**** INFORMATION

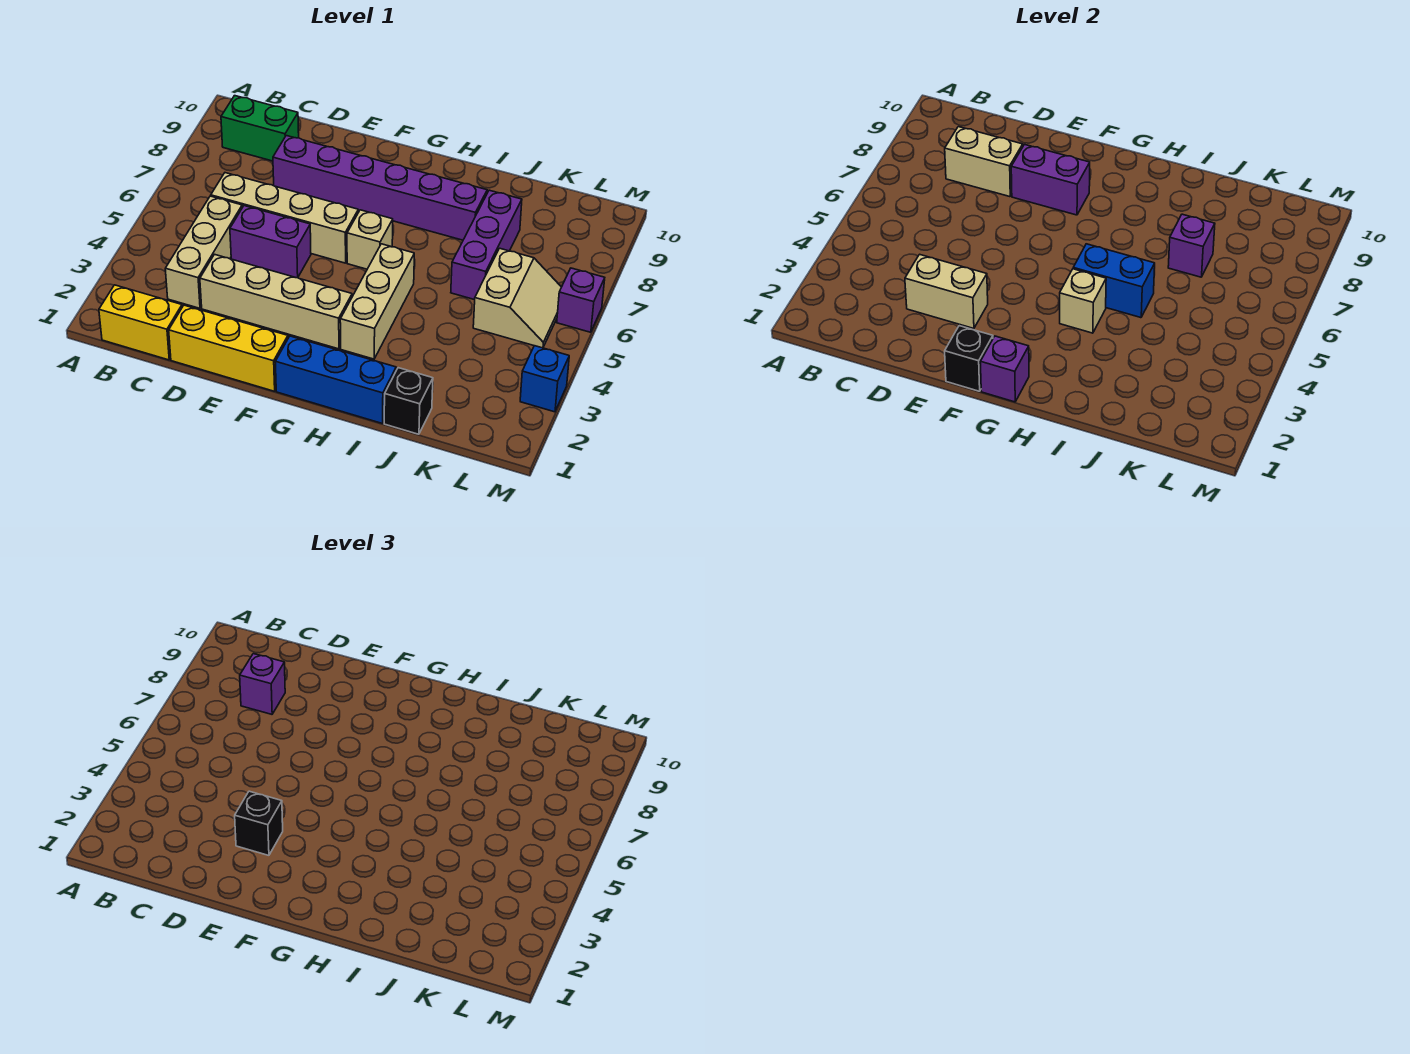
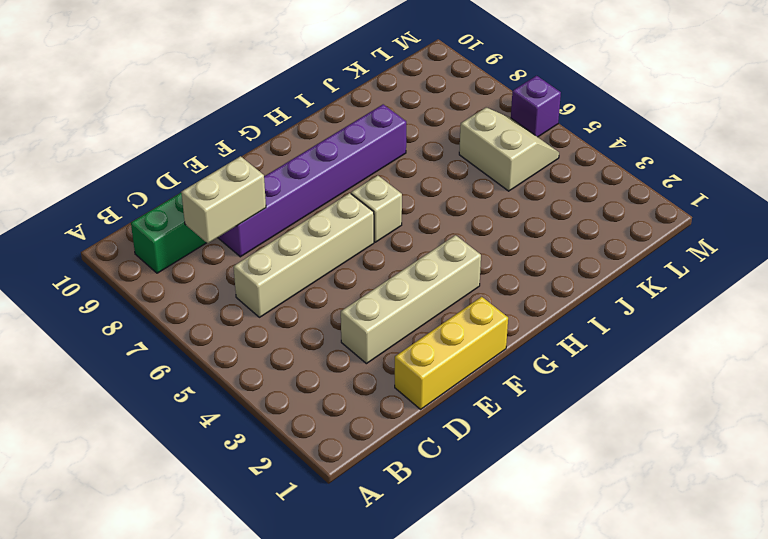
none -> yellow brick B1:C1 level 1
none -> tan brick C3:C5 level 1
none -> purple brick D5:E5 level 1

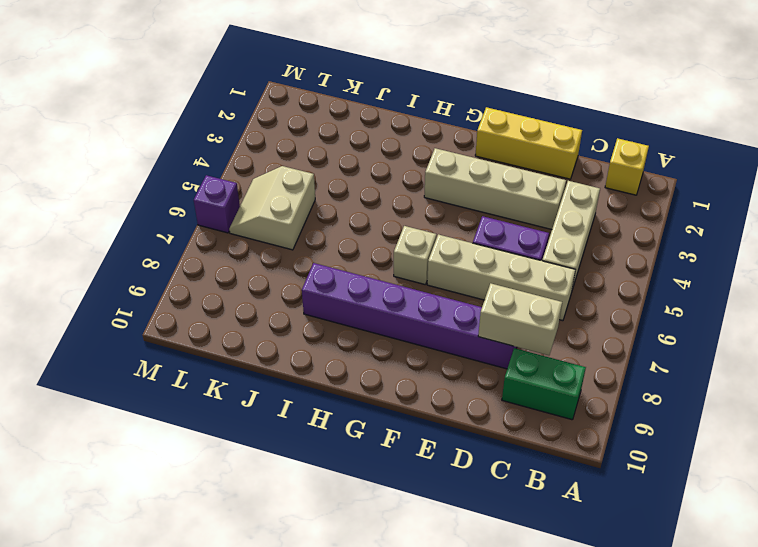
yellow brick B1 level 1 -> yellow brick B1:C1 level 1
none -> blue brick G1:I1 level 1
none -> tan brick H3:H5 level 1
none -> black brick J1 level 1

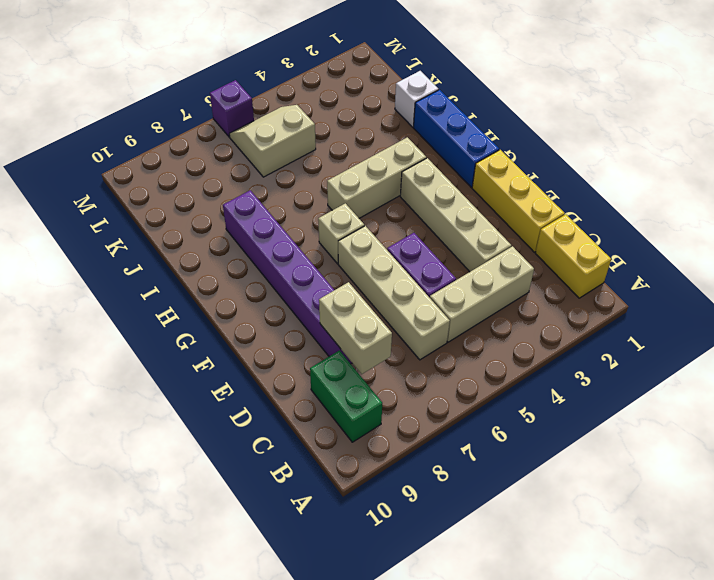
white brick J1 level 1 -> black brick J1 level 1
none -> purple brick J6:J8 level 1
none -> blue brick M3 level 1
none -> tan brick D3:E3 level 2

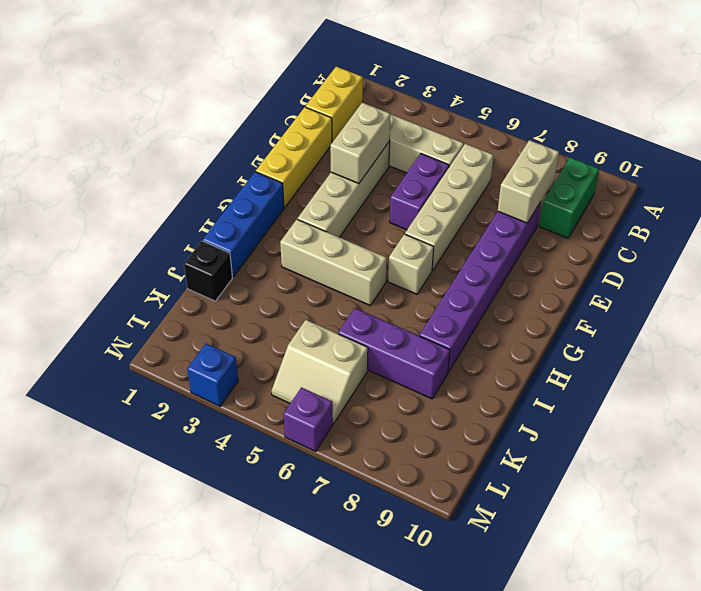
none -> purple brick E8:F8 level 2
none -> black brick F1 level 2
none -> purple brick G1 level 2

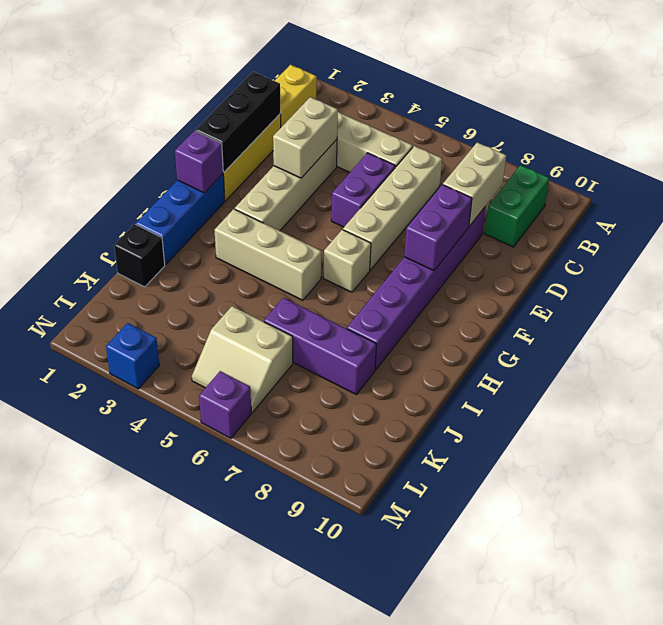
black brick D1:F1 level 2 -> black brick F1 level 2
none -> tan brick H4 level 2
none -> blue brick H5:I5 level 2
none -> purple brick J7 level 2

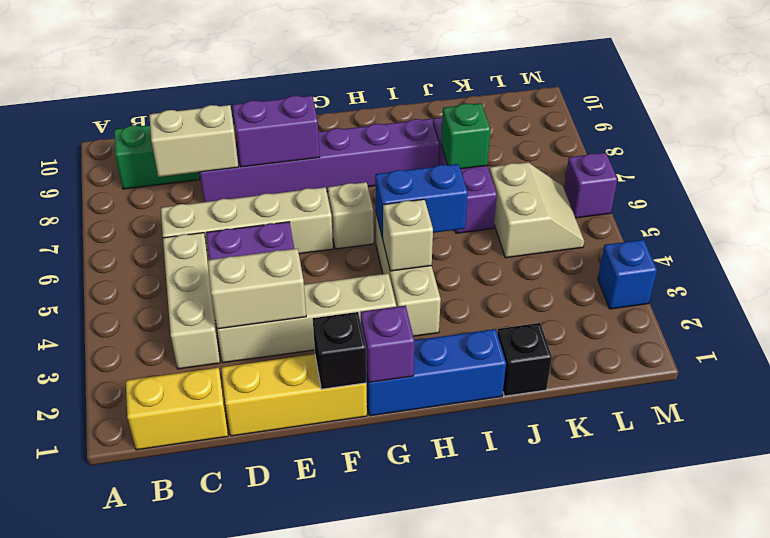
green brick J7 level 2 -> purple brick J7 level 2
none -> purple brick C8 level 3
none -> black brick E3 level 3

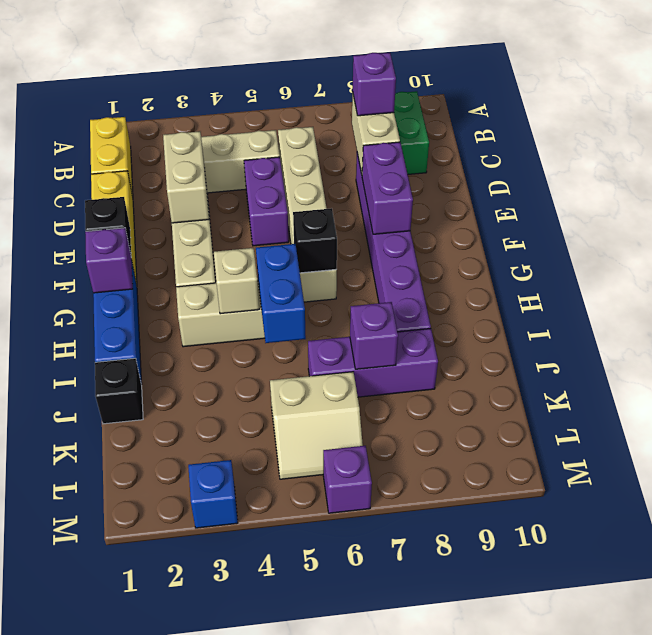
black brick G6 level 2 -> black brick E3 level 3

********

* _ABOUT THIS EXERCISE_
All of the records should be set down exactly, minus the pictures they hold.

* _RESPONSE TO THE EXERCISE_
none -> yellow brick B1:C1 level 1
none -> tan brick C3:C5 level 1
none -> purple brick D5:E5 level 1

yellow brick B1 level 1 -> yellow brick B1:C1 level 1
none -> blue brick G1:I1 level 1
none -> tan brick H3:H5 level 1
none -> black brick J1 level 1

white brick J1 level 1 -> black brick J1 level 1
none -> purple brick J6:J8 level 1
none -> blue brick M3 level 1
none -> tan brick D3:E3 level 2

none -> purple brick E8:F8 level 2
none -> black brick F1 level 2
none -> purple brick G1 level 2

black brick D1:F1 level 2 -> black brick F1 level 2
none -> tan brick H4 level 2
none -> blue brick H5:I5 level 2
none -> purple brick J7 level 2

green brick J7 level 2 -> purple brick J7 level 2
none -> purple brick C8 level 3
none -> black brick E3 level 3

black brick G6 level 2 -> black brick E3 level 3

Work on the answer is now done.